Could you reproduce, word for word, everything below from the line containing "D1: schottky BAT85" down to the line containing "D204: diode BAV21 (A 5V, K CNT) -> none", with both of those lines included and no others?

[[ Entries provided, beginning ]]

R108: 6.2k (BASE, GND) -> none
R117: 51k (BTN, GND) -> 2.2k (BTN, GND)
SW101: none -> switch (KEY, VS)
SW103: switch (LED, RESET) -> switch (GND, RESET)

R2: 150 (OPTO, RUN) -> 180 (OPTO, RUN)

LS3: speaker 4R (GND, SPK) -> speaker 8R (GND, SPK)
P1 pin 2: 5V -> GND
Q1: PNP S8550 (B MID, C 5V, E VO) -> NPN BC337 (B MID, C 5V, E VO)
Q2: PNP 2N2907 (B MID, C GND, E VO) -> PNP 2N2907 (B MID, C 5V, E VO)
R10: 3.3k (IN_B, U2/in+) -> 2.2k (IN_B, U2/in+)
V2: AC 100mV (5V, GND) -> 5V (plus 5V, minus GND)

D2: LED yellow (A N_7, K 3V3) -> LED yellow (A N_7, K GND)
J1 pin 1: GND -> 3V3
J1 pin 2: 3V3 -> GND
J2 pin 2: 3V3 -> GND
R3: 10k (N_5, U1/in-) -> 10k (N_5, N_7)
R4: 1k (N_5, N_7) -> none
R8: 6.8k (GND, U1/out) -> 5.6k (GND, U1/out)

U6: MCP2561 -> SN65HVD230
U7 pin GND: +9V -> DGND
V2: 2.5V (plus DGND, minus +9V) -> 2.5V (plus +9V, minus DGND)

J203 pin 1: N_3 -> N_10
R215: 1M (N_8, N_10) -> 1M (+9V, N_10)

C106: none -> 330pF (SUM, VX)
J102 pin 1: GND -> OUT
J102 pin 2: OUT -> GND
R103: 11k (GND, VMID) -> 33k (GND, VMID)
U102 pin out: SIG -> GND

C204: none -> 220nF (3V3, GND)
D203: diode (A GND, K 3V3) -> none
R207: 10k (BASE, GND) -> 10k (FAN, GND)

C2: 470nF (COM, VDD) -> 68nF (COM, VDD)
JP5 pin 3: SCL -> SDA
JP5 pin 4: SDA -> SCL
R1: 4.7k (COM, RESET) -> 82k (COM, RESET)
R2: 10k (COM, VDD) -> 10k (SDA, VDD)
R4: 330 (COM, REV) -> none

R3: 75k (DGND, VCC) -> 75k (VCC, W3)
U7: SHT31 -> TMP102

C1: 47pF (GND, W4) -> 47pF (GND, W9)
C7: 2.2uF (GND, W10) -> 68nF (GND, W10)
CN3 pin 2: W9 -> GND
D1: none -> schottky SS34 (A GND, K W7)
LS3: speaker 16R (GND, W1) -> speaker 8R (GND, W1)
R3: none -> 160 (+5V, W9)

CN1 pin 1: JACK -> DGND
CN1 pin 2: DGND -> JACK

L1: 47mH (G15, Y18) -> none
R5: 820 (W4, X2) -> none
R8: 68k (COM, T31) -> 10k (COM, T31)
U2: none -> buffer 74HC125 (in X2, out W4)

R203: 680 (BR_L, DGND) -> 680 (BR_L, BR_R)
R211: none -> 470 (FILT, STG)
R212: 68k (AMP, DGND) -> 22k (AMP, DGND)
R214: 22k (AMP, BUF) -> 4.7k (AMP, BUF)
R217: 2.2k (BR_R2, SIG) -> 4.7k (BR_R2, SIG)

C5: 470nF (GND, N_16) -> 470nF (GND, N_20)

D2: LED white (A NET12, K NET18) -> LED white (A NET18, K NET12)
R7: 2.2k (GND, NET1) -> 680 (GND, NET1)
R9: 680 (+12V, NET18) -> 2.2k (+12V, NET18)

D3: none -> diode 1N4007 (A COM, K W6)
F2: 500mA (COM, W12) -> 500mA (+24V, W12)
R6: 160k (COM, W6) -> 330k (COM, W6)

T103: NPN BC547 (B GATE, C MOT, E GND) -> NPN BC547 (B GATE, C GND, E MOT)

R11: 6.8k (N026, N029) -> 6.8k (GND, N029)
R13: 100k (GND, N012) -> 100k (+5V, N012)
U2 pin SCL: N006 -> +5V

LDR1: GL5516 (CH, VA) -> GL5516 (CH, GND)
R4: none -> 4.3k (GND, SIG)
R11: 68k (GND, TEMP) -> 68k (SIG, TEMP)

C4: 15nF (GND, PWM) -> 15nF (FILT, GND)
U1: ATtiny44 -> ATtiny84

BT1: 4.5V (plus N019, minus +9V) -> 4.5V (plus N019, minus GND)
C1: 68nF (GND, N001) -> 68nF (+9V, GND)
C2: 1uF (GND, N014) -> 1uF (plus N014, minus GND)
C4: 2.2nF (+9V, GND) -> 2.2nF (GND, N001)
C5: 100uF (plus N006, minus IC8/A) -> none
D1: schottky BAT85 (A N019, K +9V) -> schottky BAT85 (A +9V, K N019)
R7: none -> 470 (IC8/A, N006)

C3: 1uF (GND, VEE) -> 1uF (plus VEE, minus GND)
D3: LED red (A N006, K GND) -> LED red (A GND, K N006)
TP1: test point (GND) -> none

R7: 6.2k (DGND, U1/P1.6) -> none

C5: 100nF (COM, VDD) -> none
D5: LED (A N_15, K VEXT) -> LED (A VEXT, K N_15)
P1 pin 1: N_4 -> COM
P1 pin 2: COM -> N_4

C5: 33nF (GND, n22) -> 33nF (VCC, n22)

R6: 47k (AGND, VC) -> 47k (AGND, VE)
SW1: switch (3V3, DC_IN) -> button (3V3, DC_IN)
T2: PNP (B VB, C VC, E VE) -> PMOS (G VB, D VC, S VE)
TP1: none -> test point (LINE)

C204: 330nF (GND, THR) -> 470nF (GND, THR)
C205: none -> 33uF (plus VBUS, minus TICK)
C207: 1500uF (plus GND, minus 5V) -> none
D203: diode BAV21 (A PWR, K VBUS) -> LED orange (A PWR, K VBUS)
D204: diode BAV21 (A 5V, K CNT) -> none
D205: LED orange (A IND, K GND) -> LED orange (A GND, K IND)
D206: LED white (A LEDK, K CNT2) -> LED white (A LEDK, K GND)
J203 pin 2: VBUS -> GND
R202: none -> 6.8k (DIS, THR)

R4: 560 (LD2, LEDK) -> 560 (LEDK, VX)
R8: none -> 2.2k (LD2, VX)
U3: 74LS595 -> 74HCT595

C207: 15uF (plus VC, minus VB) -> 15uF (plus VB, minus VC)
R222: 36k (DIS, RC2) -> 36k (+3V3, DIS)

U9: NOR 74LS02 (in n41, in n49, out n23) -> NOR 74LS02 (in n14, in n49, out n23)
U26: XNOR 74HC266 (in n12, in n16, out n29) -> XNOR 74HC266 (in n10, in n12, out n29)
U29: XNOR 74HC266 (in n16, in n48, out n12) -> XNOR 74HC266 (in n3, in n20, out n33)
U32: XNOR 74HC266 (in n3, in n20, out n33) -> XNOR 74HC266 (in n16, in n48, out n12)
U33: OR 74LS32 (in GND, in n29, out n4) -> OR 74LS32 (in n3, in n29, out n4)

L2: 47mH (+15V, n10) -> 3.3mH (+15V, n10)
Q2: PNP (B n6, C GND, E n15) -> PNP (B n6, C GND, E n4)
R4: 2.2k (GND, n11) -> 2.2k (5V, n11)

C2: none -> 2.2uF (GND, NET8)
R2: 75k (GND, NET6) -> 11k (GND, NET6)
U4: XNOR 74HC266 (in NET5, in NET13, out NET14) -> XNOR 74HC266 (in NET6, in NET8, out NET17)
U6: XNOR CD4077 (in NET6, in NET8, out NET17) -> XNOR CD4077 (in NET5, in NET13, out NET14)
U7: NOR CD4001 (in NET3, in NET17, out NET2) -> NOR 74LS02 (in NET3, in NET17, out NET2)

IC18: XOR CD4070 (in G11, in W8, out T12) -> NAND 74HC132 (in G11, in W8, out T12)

[[ Entries provided, end ]]

*Answer space*:
D1: schottky BAT85 (A N019, K +9V) -> schottky BAT85 (A +9V, K N019)
R7: none -> 470 (IC8/A, N006)

C3: 1uF (GND, VEE) -> 1uF (plus VEE, minus GND)
D3: LED red (A N006, K GND) -> LED red (A GND, K N006)
TP1: test point (GND) -> none

R7: 6.2k (DGND, U1/P1.6) -> none

C5: 100nF (COM, VDD) -> none
D5: LED (A N_15, K VEXT) -> LED (A VEXT, K N_15)
P1 pin 1: N_4 -> COM
P1 pin 2: COM -> N_4

C5: 33nF (GND, n22) -> 33nF (VCC, n22)

R6: 47k (AGND, VC) -> 47k (AGND, VE)
SW1: switch (3V3, DC_IN) -> button (3V3, DC_IN)
T2: PNP (B VB, C VC, E VE) -> PMOS (G VB, D VC, S VE)
TP1: none -> test point (LINE)

C204: 330nF (GND, THR) -> 470nF (GND, THR)
C205: none -> 33uF (plus VBUS, minus TICK)
C207: 1500uF (plus GND, minus 5V) -> none
D203: diode BAV21 (A PWR, K VBUS) -> LED orange (A PWR, K VBUS)
D204: diode BAV21 (A 5V, K CNT) -> none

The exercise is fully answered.